> TASK STATEMENT
Up to and including the line that contains "Sticky - portal: [533,227,776,334]", write out every line of the entries exactly, beginning with the first. Omit the pictures.

(Data records)

::::::

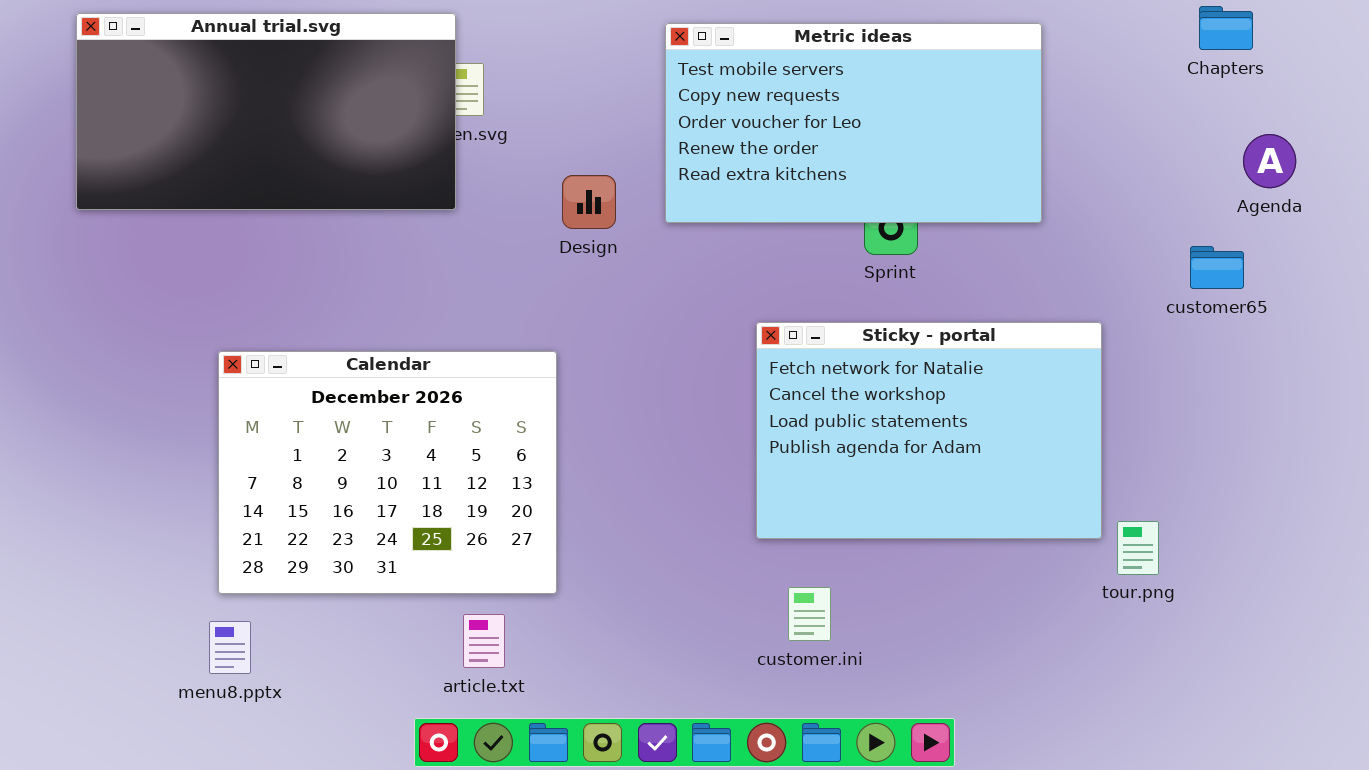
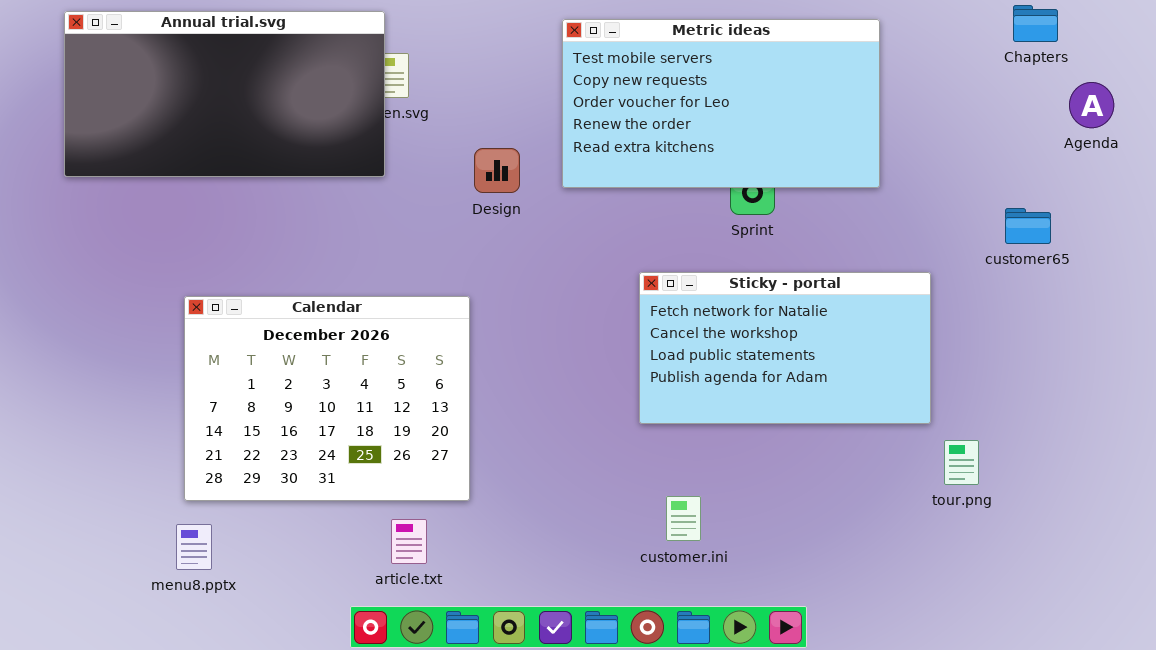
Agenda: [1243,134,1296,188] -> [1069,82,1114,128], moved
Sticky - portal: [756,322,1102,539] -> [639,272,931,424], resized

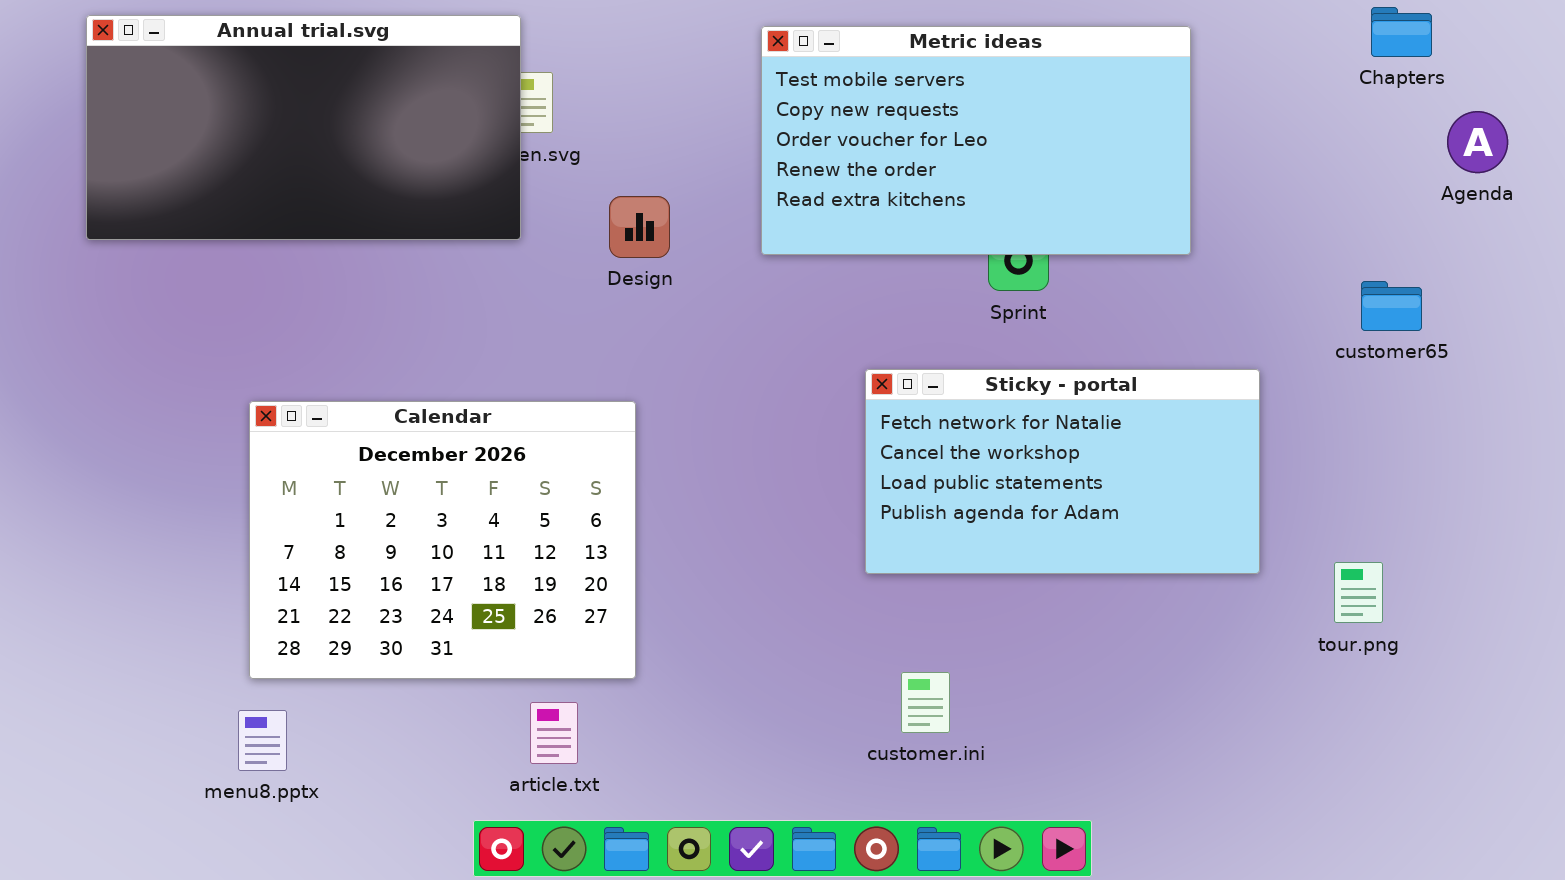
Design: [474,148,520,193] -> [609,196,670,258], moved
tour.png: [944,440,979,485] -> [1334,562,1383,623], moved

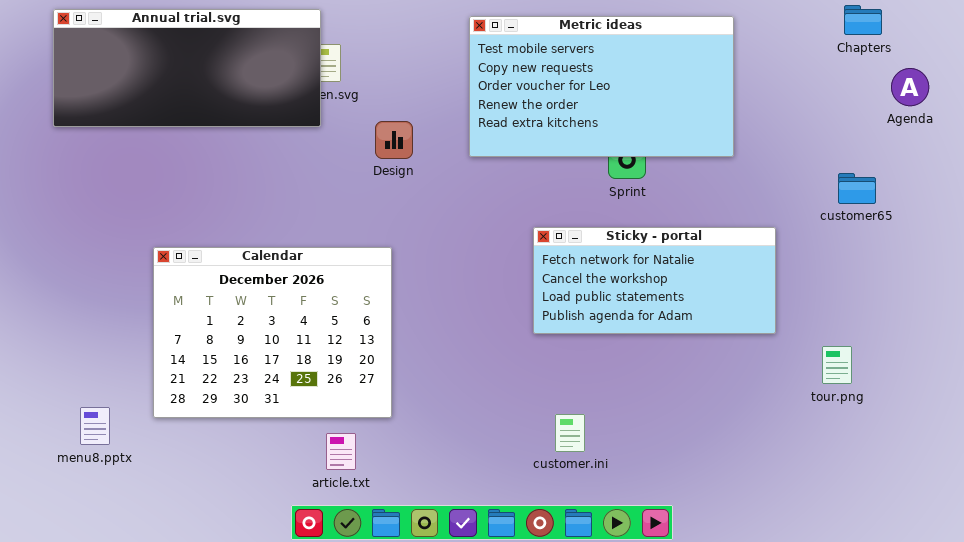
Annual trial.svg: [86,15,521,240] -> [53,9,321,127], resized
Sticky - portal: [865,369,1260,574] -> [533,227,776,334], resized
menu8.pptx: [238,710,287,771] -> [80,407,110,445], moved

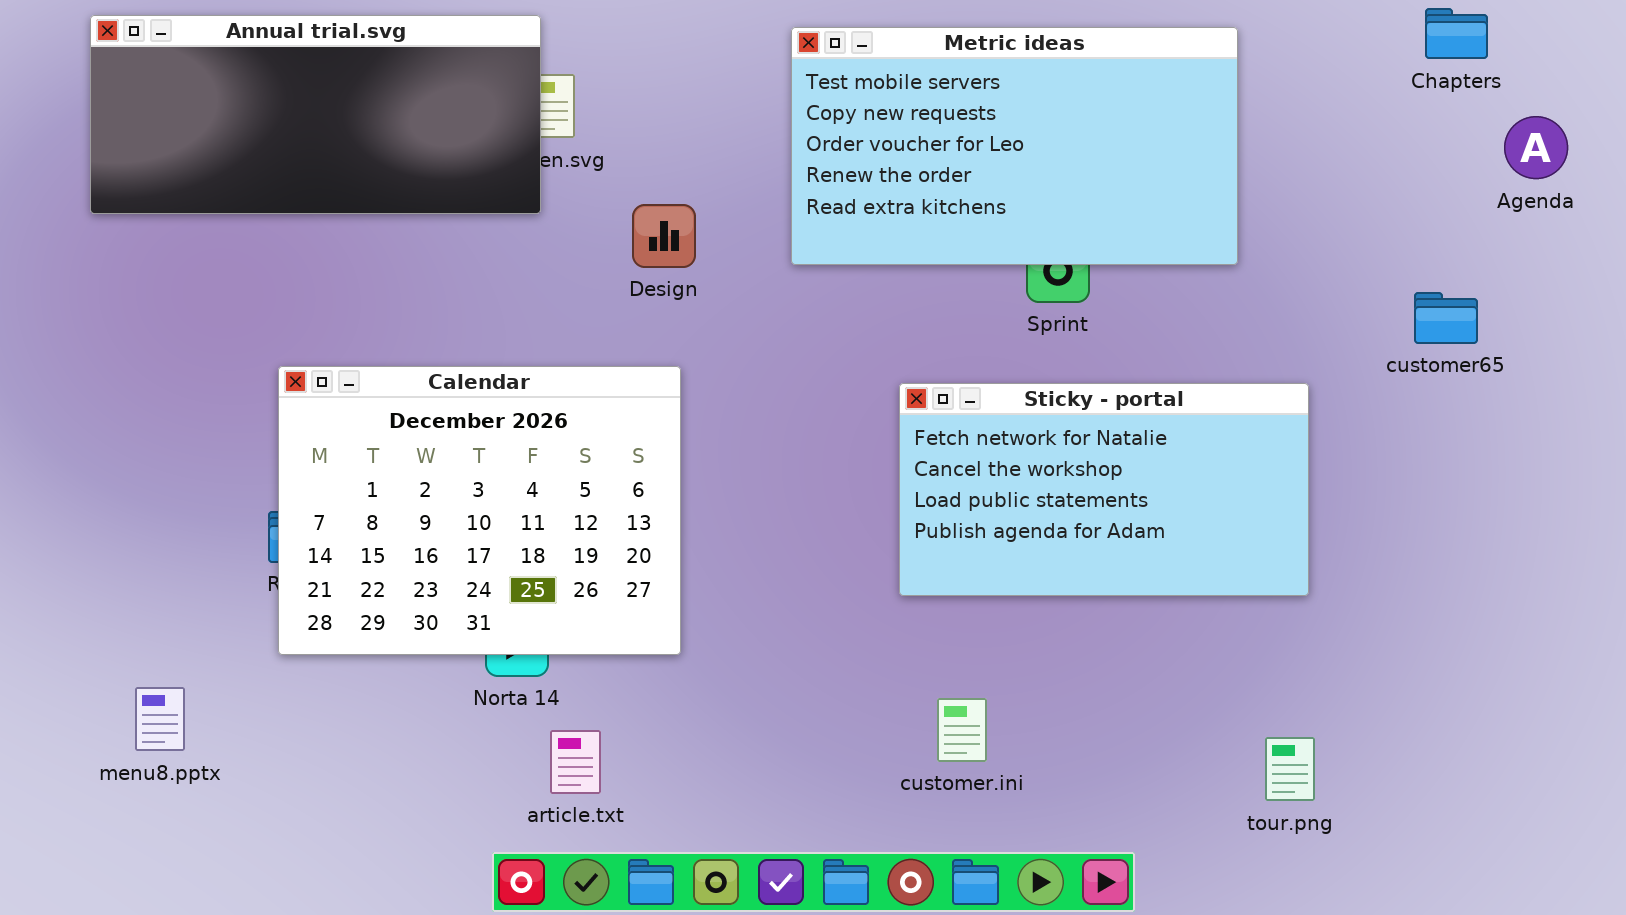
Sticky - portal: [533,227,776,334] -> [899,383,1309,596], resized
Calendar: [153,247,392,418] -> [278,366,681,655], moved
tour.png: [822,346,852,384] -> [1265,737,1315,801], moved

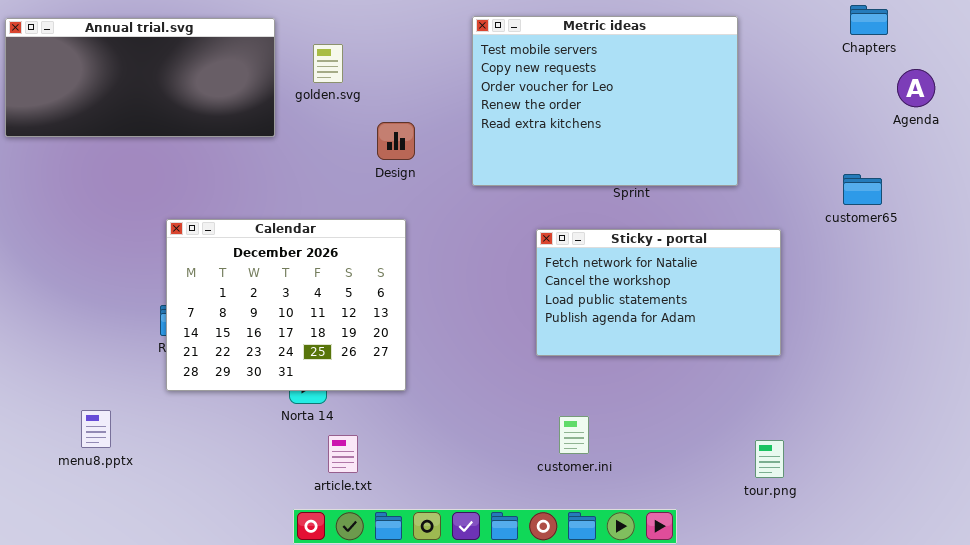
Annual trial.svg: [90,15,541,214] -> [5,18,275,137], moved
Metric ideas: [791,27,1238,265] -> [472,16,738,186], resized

::::::

> ANSWER SPACE
Agenda: [1243,134,1296,188] -> [1069,82,1114,128], moved
Sticky - portal: [756,322,1102,539] -> [639,272,931,424], resized

Design: [474,148,520,193] -> [609,196,670,258], moved
tour.png: [944,440,979,485] -> [1334,562,1383,623], moved

Annual trial.svg: [86,15,521,240] -> [53,9,321,127], resized
Sticky - portal: [865,369,1260,574] -> [533,227,776,334], resized
menu8.pptx: [238,710,287,771] -> [80,407,110,445], moved

Sticky - portal: [533,227,776,334] -> [899,383,1309,596], resized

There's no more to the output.